■ EXERCISE DETAILS: Return the data exactly, but only from the line containing "The carrot/yellow ended" through its last line.

■ DATASET CONTENT:

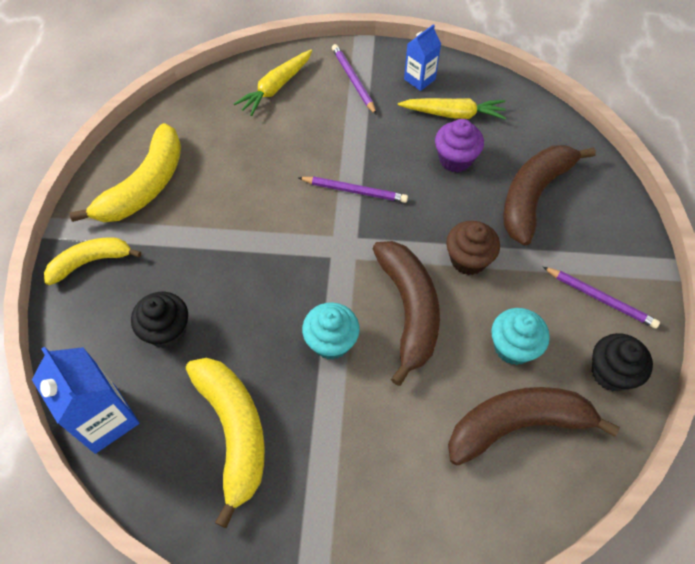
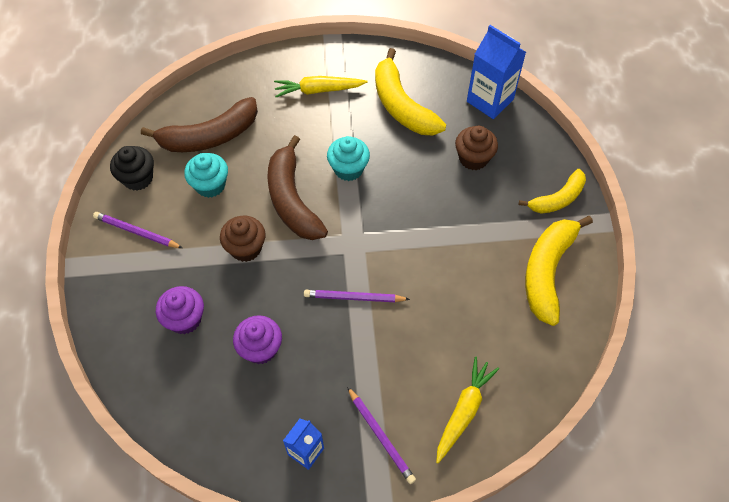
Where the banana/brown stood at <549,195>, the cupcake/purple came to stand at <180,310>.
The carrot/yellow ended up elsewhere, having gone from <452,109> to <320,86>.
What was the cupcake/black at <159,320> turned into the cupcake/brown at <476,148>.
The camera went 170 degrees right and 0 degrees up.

■ OUTPUT FOR THIS TASK:
The carrot/yellow ended up elsewhere, having gone from <452,109> to <320,86>.
What was the cupcake/black at <159,320> turned into the cupcake/brown at <476,148>.
The camera went 170 degrees right and 0 degrees up.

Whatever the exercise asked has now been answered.